### INSTRUCTIONS TO FOLLOW
Repeat the data in full. Drop every picture.

-- LISTED ENTRIES follows --

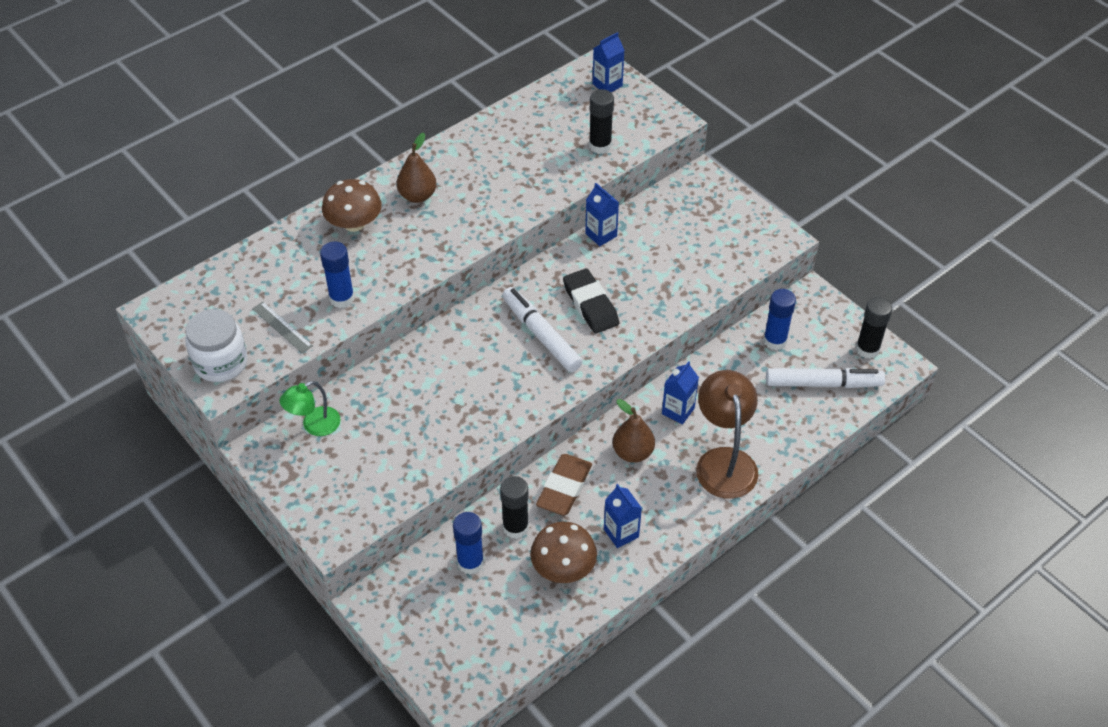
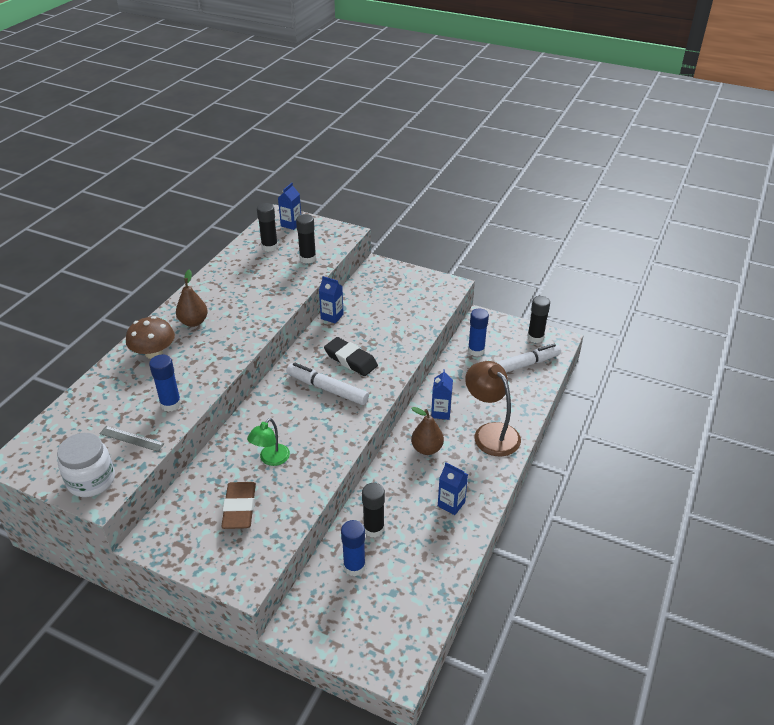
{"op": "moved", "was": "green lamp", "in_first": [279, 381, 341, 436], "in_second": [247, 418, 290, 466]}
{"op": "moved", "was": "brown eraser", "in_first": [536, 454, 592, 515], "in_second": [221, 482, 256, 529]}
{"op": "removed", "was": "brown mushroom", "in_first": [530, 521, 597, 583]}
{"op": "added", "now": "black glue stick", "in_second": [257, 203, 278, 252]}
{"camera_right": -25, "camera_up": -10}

-- LISTED ENTRIES concluded --

### SOLUTION BELOW
{"op": "moved", "was": "green lamp", "in_first": [279, 381, 341, 436], "in_second": [247, 418, 290, 466]}
{"op": "moved", "was": "brown eraser", "in_first": [536, 454, 592, 515], "in_second": [221, 482, 256, 529]}
{"op": "removed", "was": "brown mushroom", "in_first": [530, 521, 597, 583]}
{"op": "added", "now": "black glue stick", "in_second": [257, 203, 278, 252]}
{"camera_right": -25, "camera_up": -10}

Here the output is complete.